§ Instructions to follow
Look through the records and copy each line with the string "rotated" in it.

Segment Start: Records provided

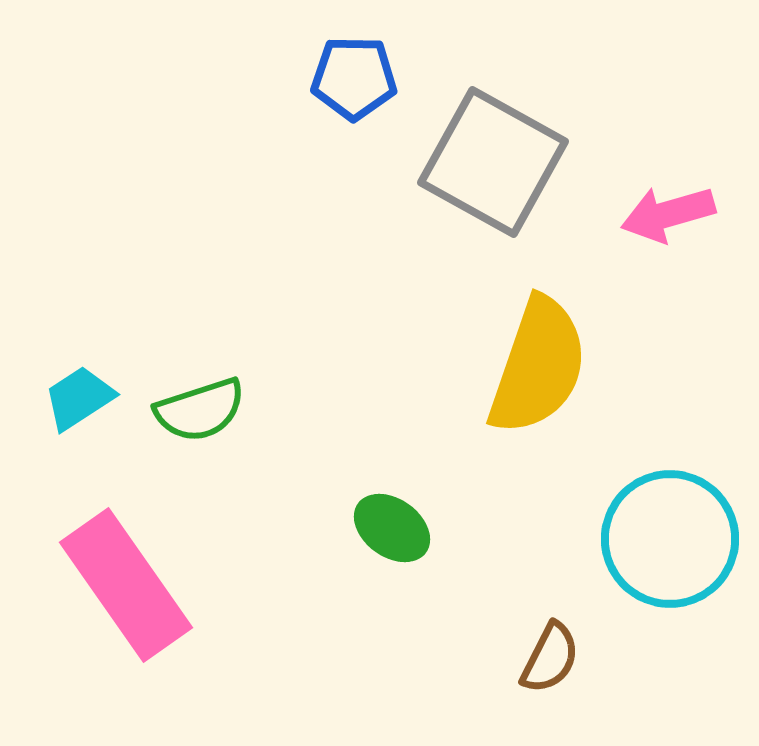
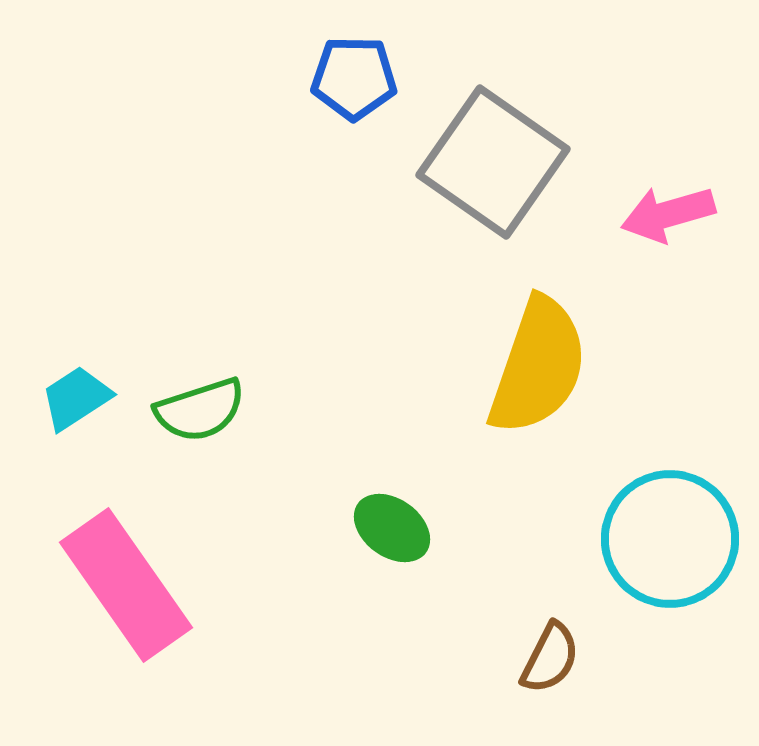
gray square: rotated 6 degrees clockwise
cyan trapezoid: moved 3 px left
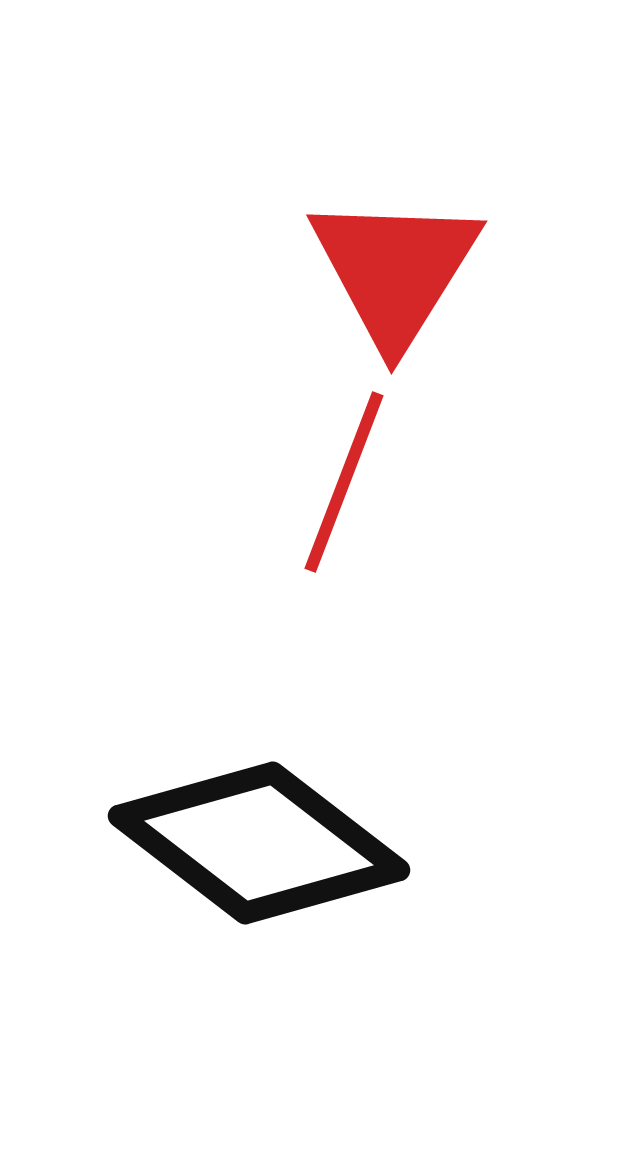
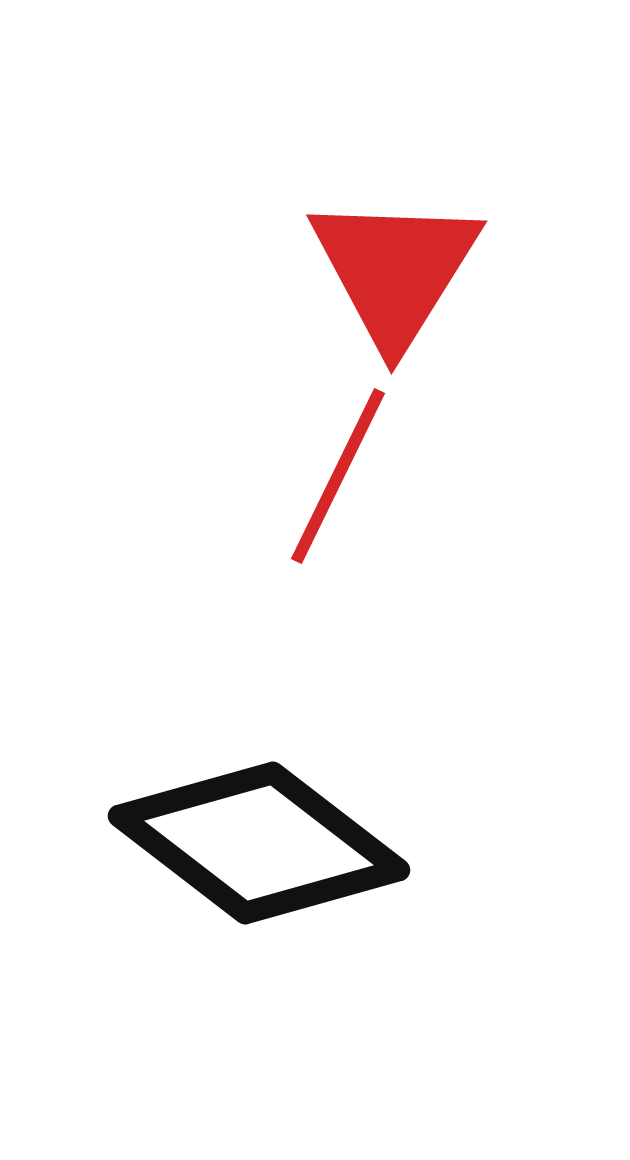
red line: moved 6 px left, 6 px up; rotated 5 degrees clockwise
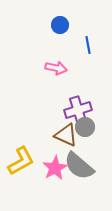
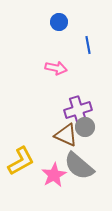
blue circle: moved 1 px left, 3 px up
pink star: moved 1 px left, 7 px down
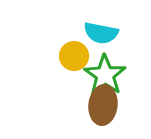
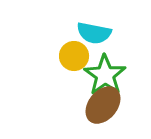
cyan semicircle: moved 7 px left
brown ellipse: rotated 33 degrees clockwise
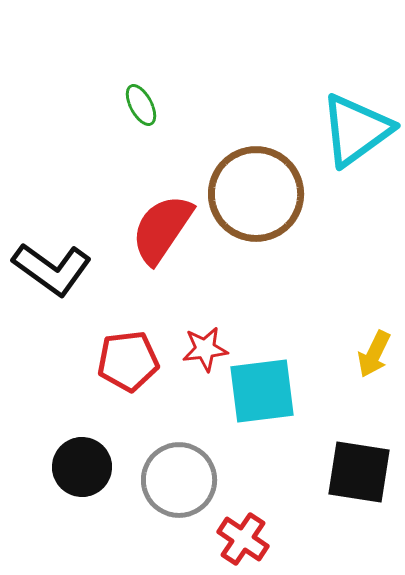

Segment End: Records provided

§ The completed task
gray square: rotated 6 degrees clockwise
red line: moved 6 px left, 6 px up; rotated 5 degrees clockwise
brown ellipse: rotated 33 degrees clockwise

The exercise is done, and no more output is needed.